[Change detection data]
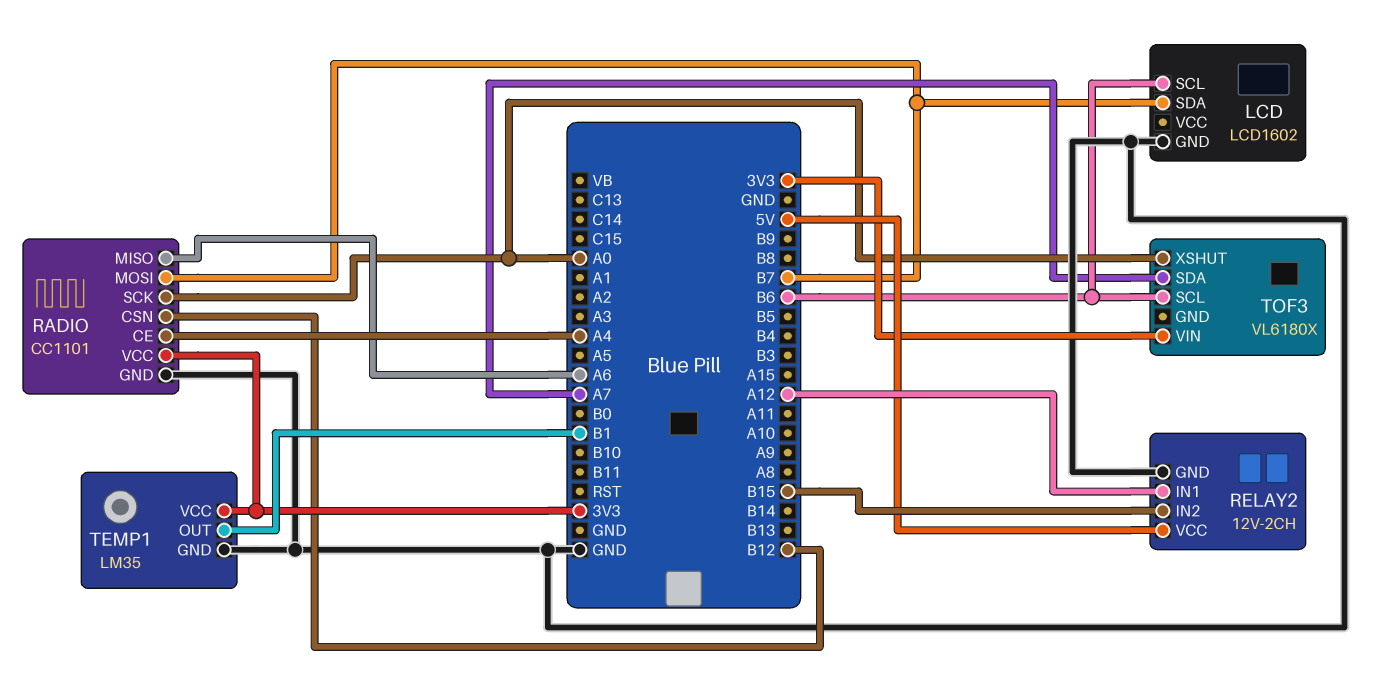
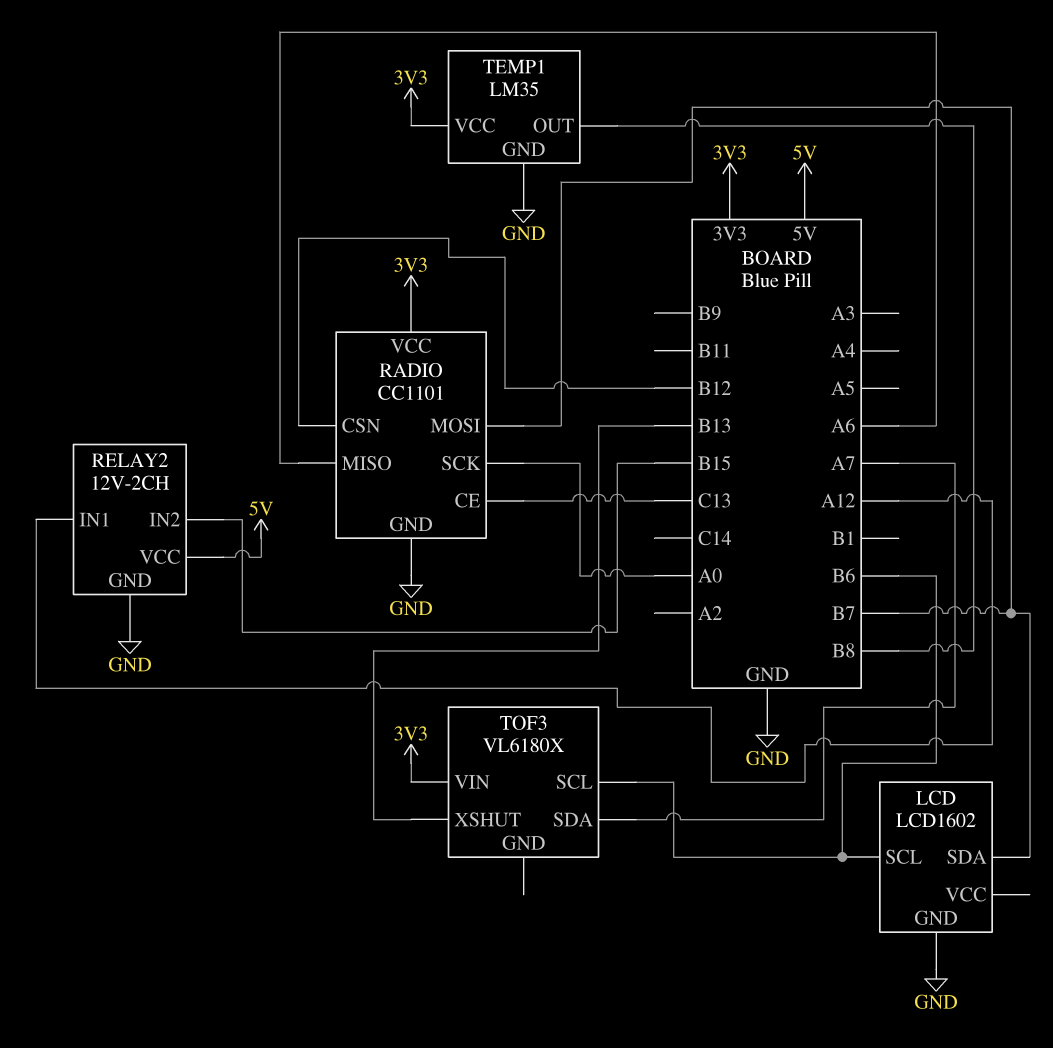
RADIO pin CE: A4 -> C13
TEMP1 pin OUT: B1 -> B8
TOF3 pin XSHUT: A0 -> B13

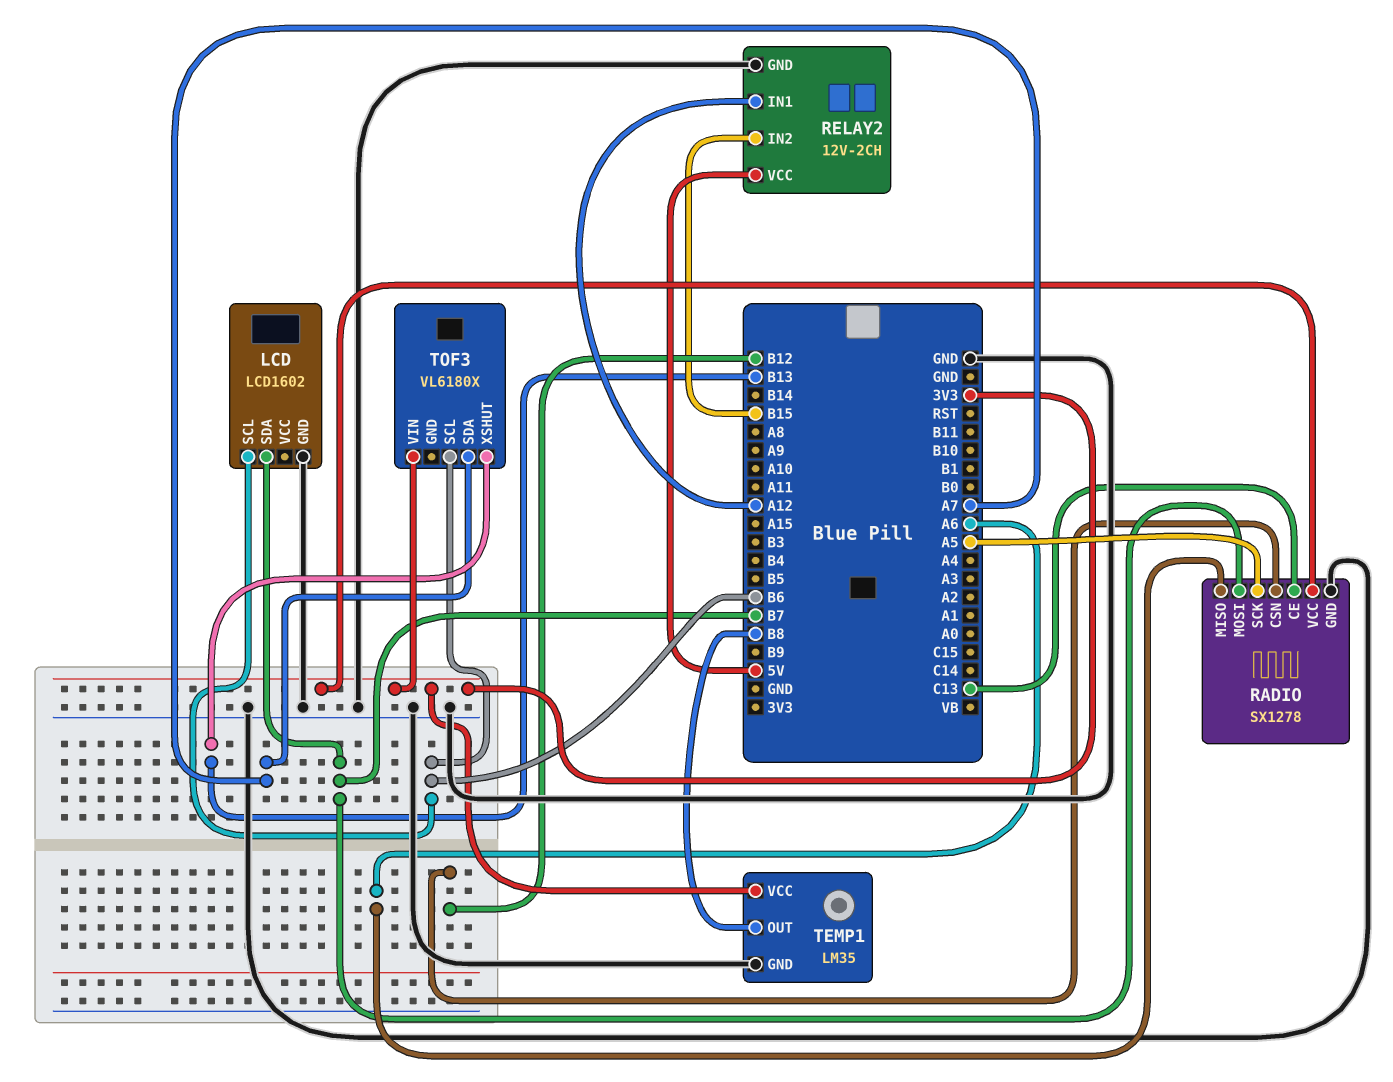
RADIO: CC1101 -> SX1278
RADIO pin SCK: A0 -> A5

▸ Work request: Pictures do not belong in your copy; restate word for word the lines from the one containing "TOF3 pin XSHUT: A0 -> B13" through the last line of the records above.

▸ Answer to the exercise:
TOF3 pin XSHUT: A0 -> B13

RADIO: CC1101 -> SX1278
RADIO pin SCK: A0 -> A5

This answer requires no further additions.